[Start of Attachment]

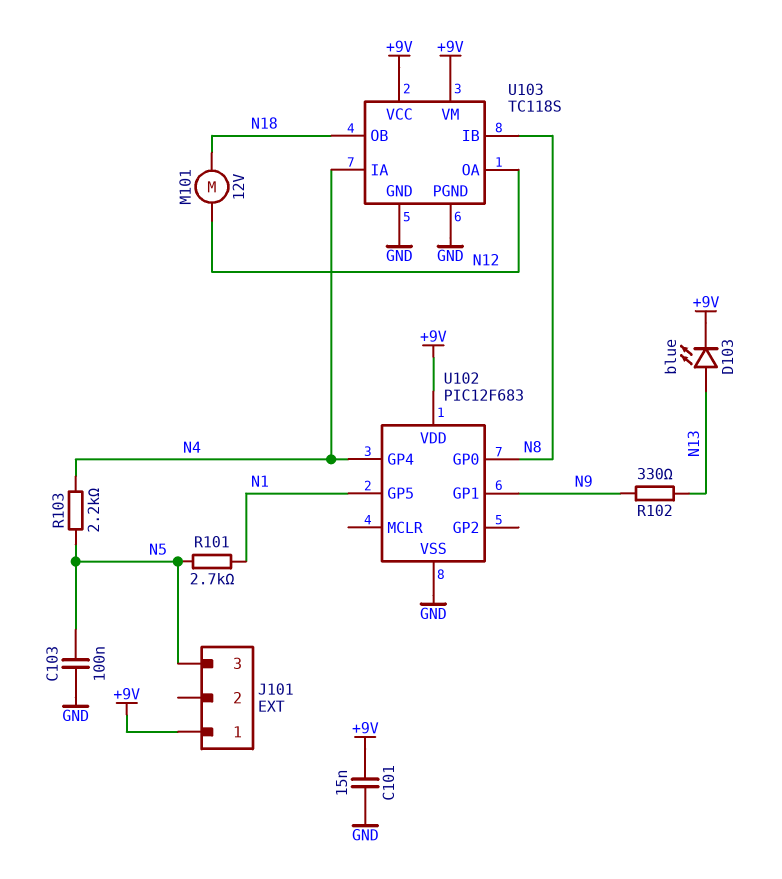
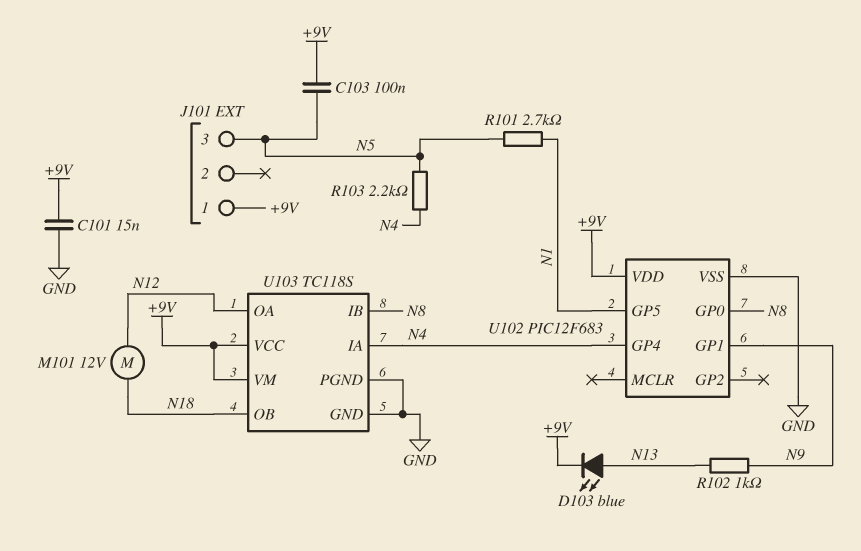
C103: 100nF (GND, N5) -> 100nF (+9V, N5)
R102: 330 (N9, N13) -> 1k (N9, N13)

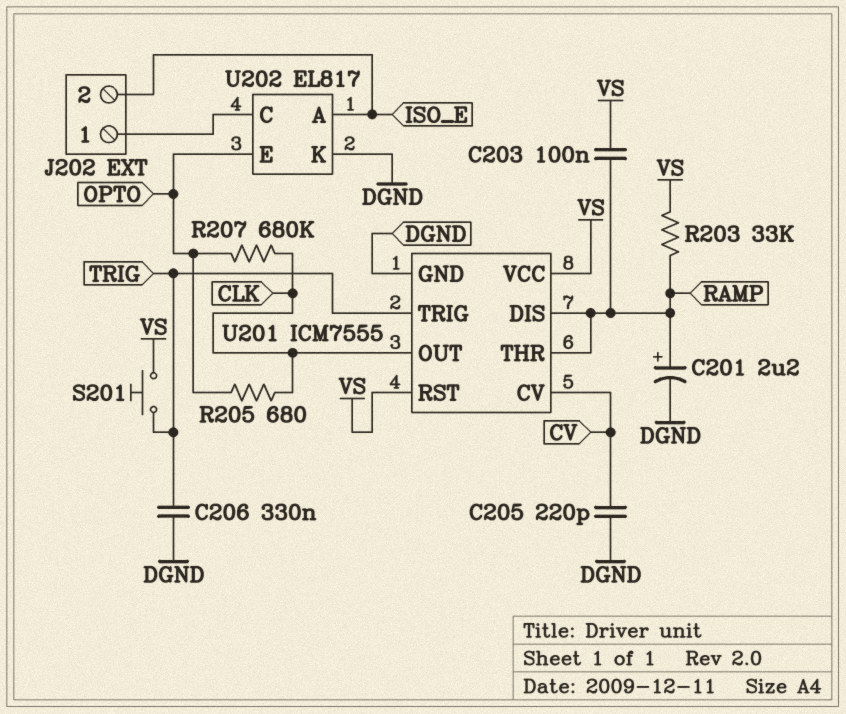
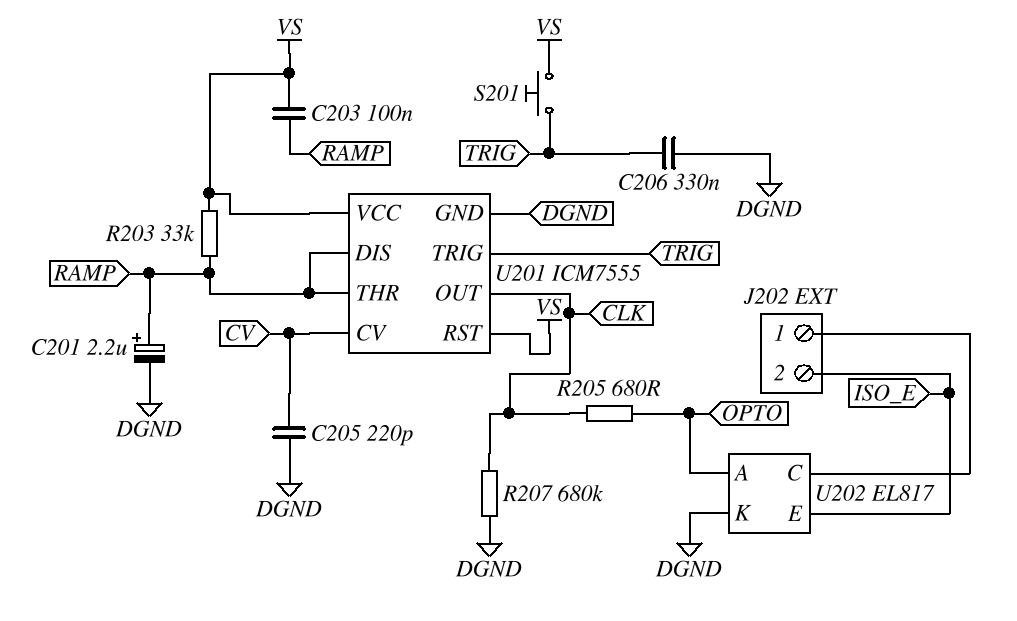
R207: 680k (CLK, OPTO) -> 680k (CLK, DGND)
U202 pin A: ISO_E -> OPTO
U202 pin E: OPTO -> ISO_E

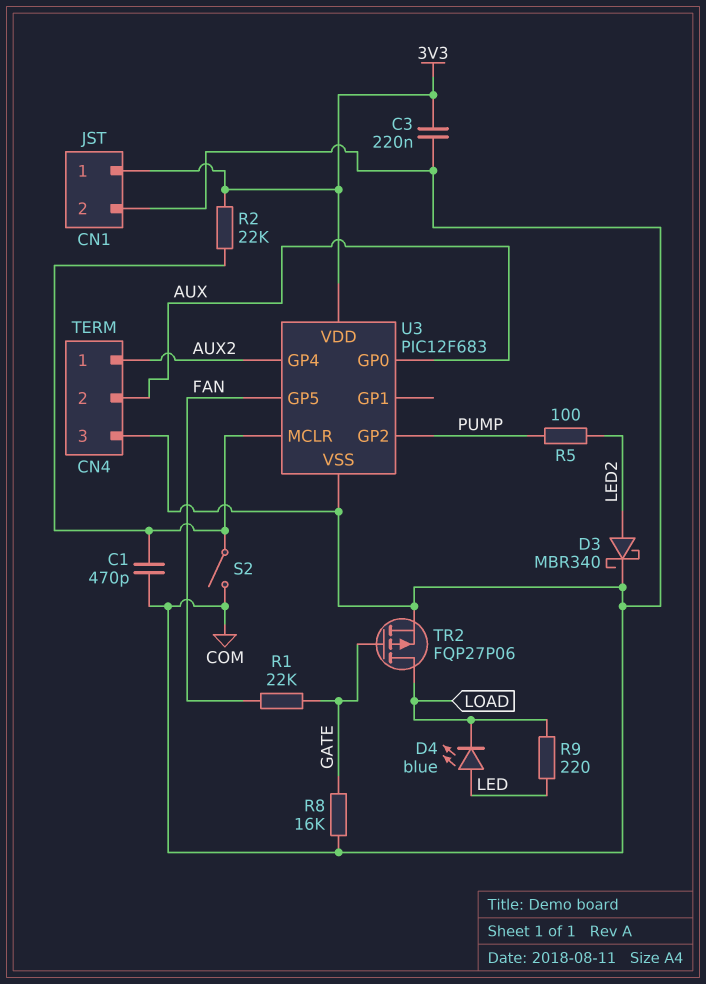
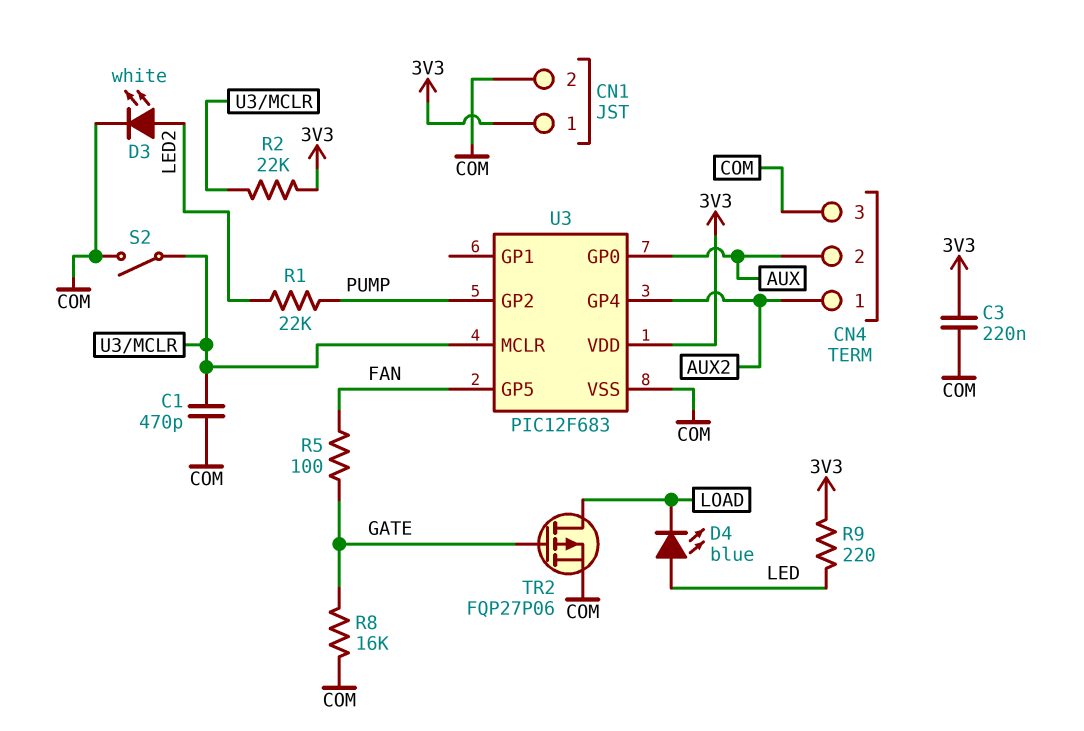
D3: schottky MBR340 (A LED2, K COM) -> LED white (A LED2, K COM)
R1: 22k (FAN, GATE) -> 22k (LED2, PUMP)
R5: 100 (LED2, PUMP) -> 100 (FAN, GATE)
R9: 220 (LED, LOAD) -> 220 (3V3, LED)

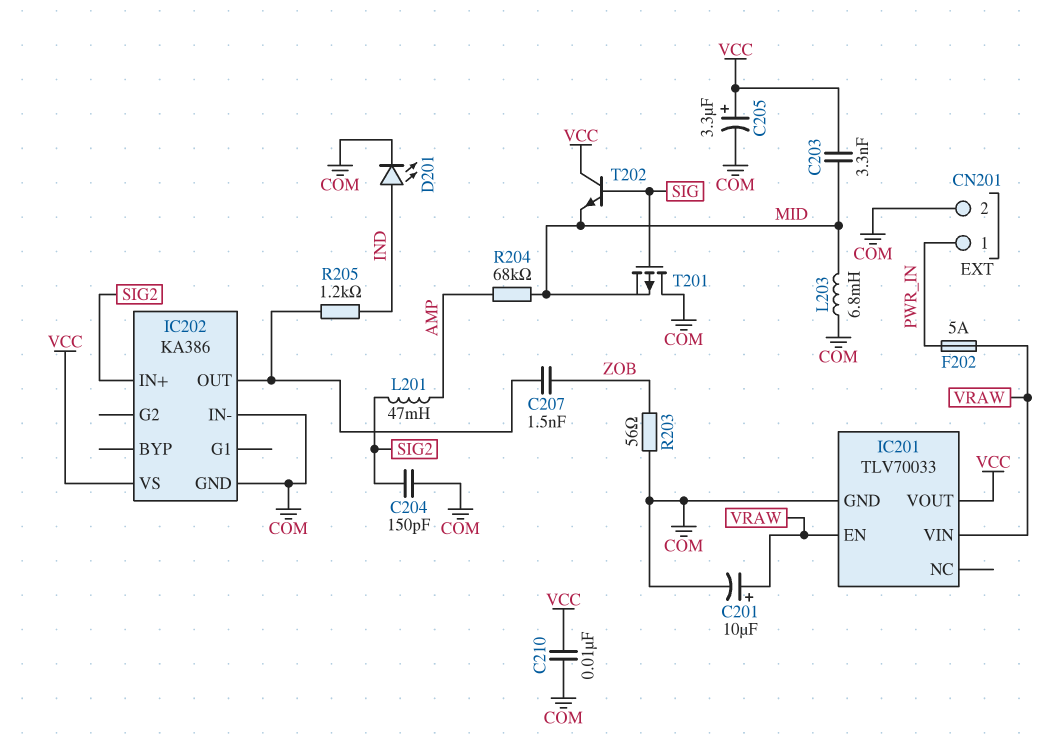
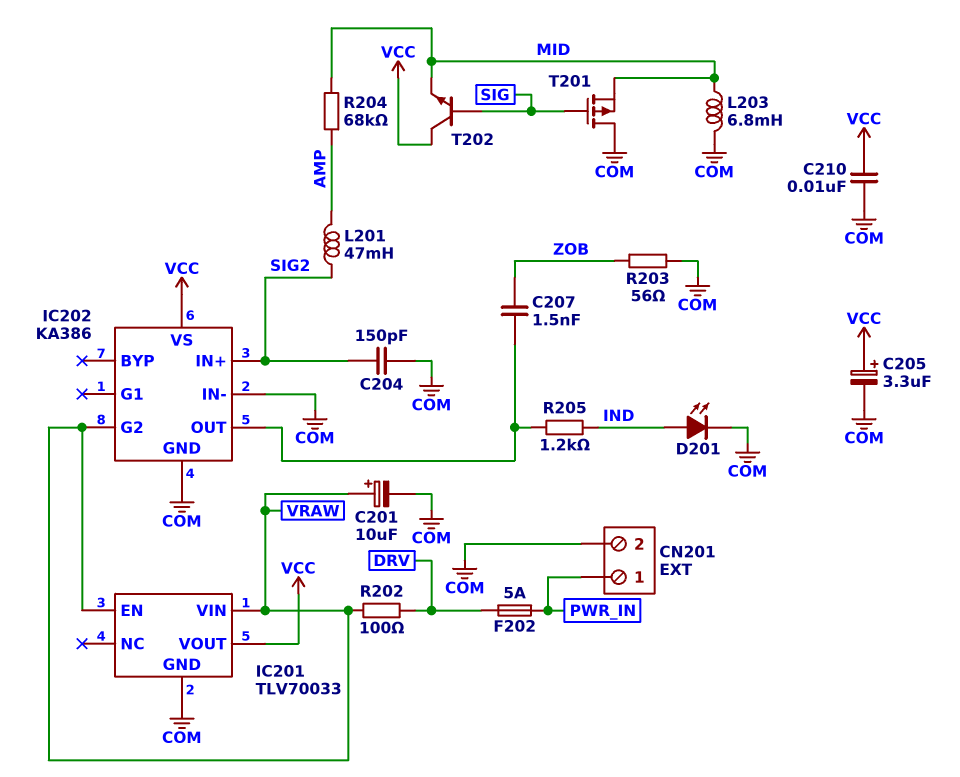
C203: 3.3nF (MID, VCC) -> none
F202: 5A (PWR_IN, VRAW) -> 5A (DRV, PWR_IN)
IC202 pin G2: none -> VRAW
R202: none -> 100 (DRV, VRAW)

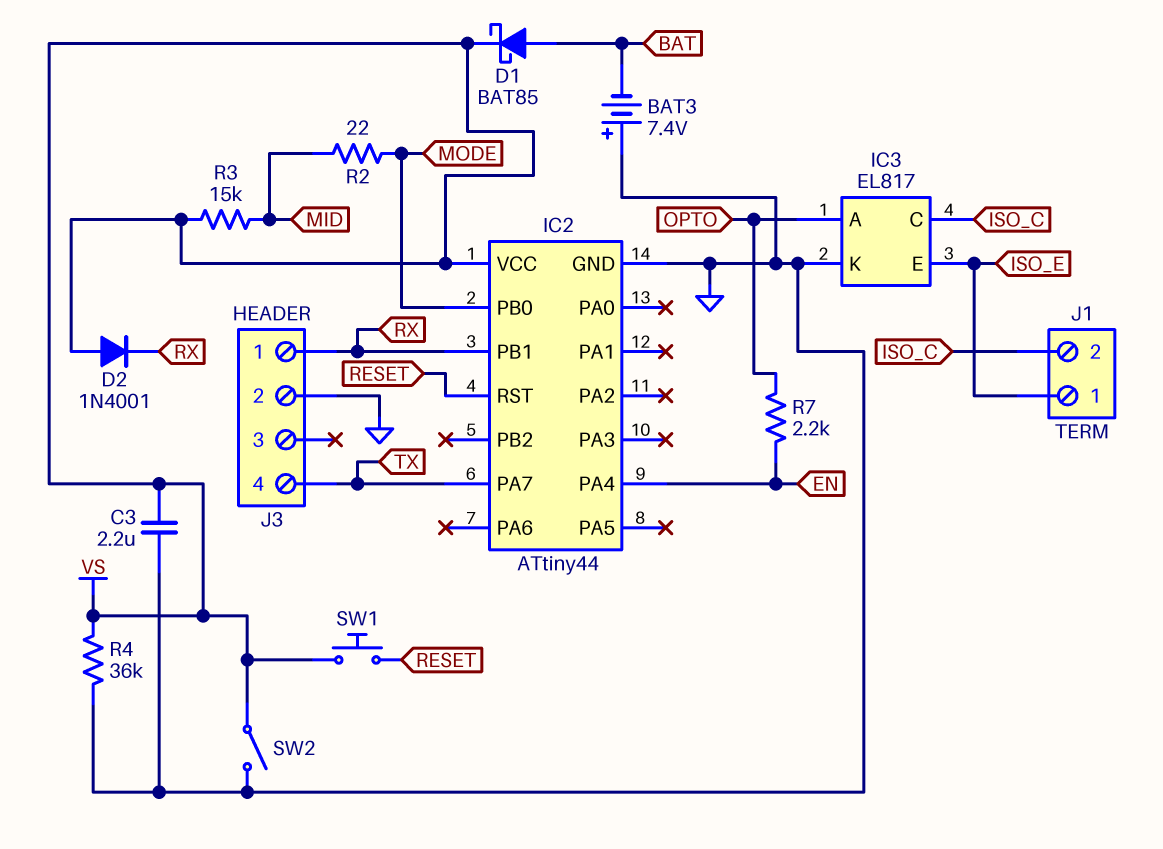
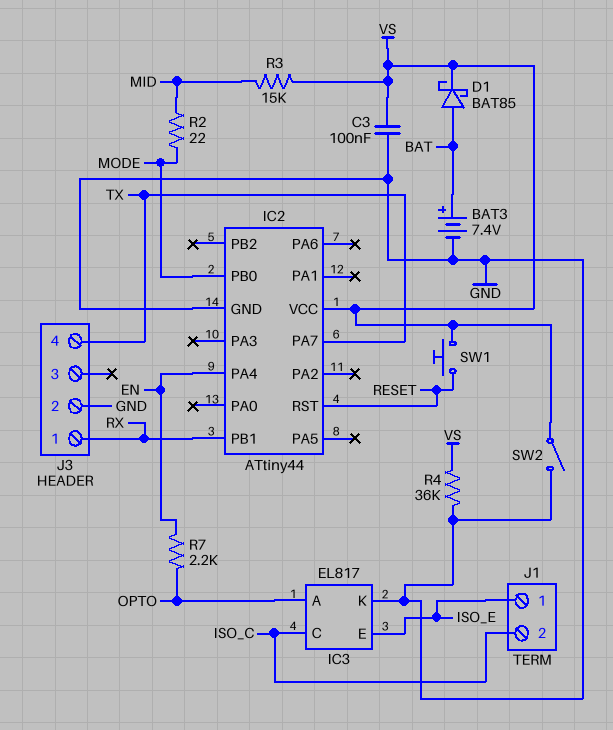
BAT3: 7.4V (plus GND, minus BAT) -> 7.4V (plus BAT, minus GND)
C3: 2.2uF (GND, VS) -> 100nF (GND, VS)
D2: diode 1N4001 (A VS, K RX) -> none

[End of Attachment]

About this exercise: Pictures do not belong in the copy. Repeat exactly each line from the one with "R1: 22k (FAN, GATE) -> 22k (LED2, PUMP)" through the end of the listing.

Response to this exercise:
R1: 22k (FAN, GATE) -> 22k (LED2, PUMP)
R5: 100 (LED2, PUMP) -> 100 (FAN, GATE)
R9: 220 (LED, LOAD) -> 220 (3V3, LED)

C203: 3.3nF (MID, VCC) -> none
F202: 5A (PWR_IN, VRAW) -> 5A (DRV, PWR_IN)
IC202 pin G2: none -> VRAW
R202: none -> 100 (DRV, VRAW)

BAT3: 7.4V (plus GND, minus BAT) -> 7.4V (plus BAT, minus GND)
C3: 2.2uF (GND, VS) -> 100nF (GND, VS)
D2: diode 1N4001 (A VS, K RX) -> none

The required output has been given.